## Brief
After finding the line with "none -> brown spinning top [547,266,595,319]" in the entries below, copy that line and each one after it exactly, through the last line, and omit pictures.

--- Information provided ---

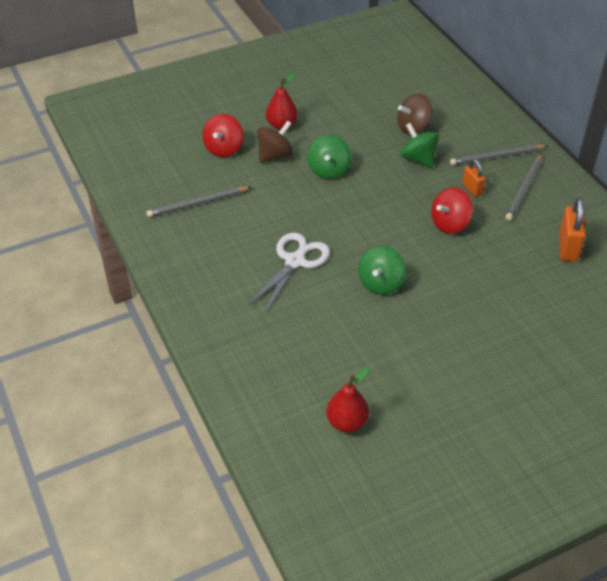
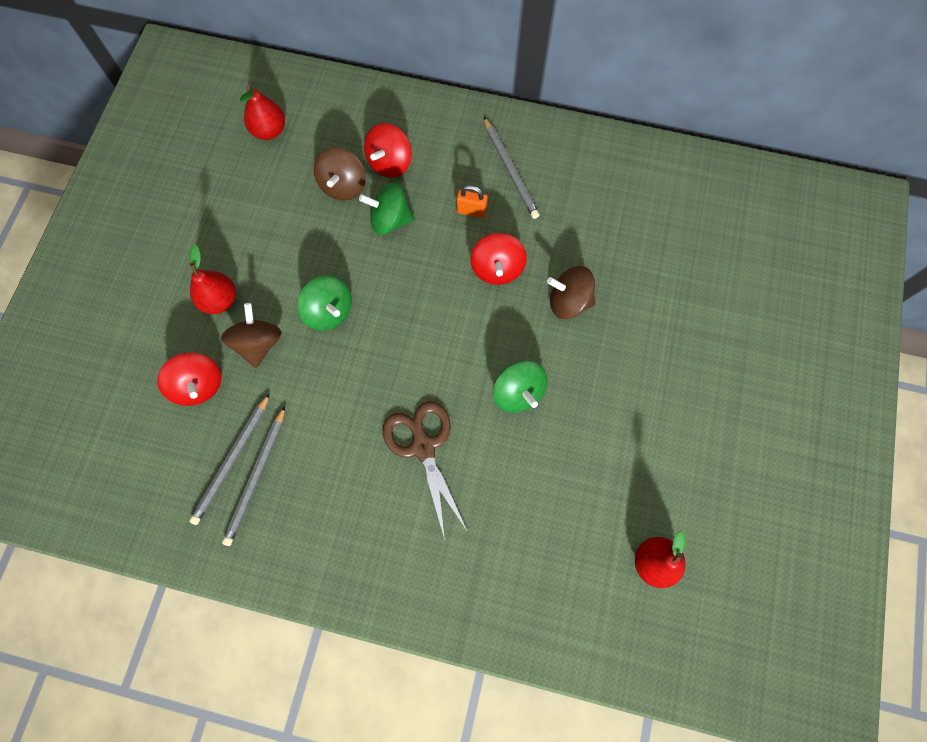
camera: 50 degrees left, 25 degrees up
white scissors [248,233,330,313] -> brown scissors [382,401,467,540]
grey pencil [450,144,548,165] -> grey pencil moved to [189,393,270,525]
orange padlock [559,197,586,262] -> none
none -> red pear [240,85,285,140]
none -> red spinning top [364,123,412,178]
none -> brown spinning top [547,266,595,319]

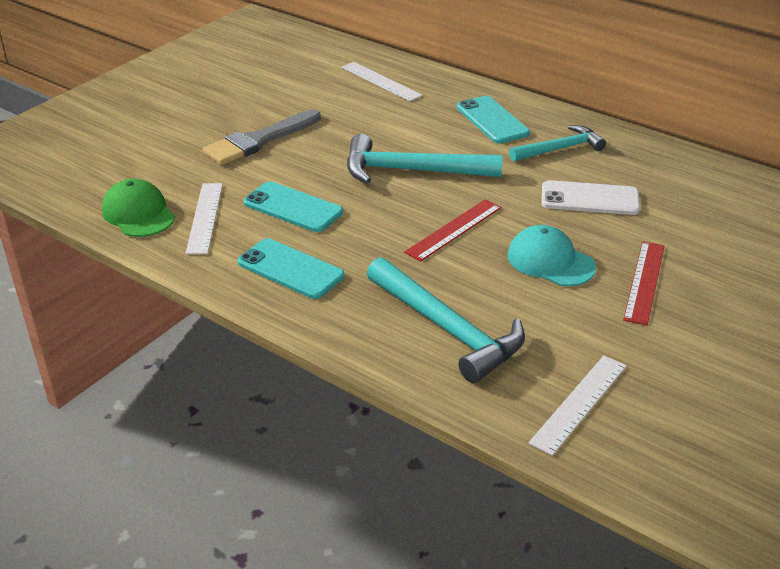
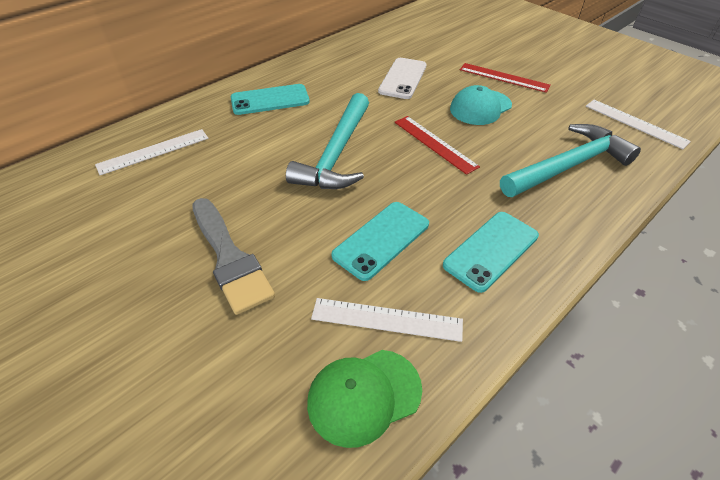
camera: 80 degrees left, 10 degrees up
turquoise hammer [509,125,606,161] -> none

---

## Exercise solution
none -> brown spinning top [547,266,595,319]

camera: 80 degrees left, 10 degrees up
turquoise hammer [509,125,606,161] -> none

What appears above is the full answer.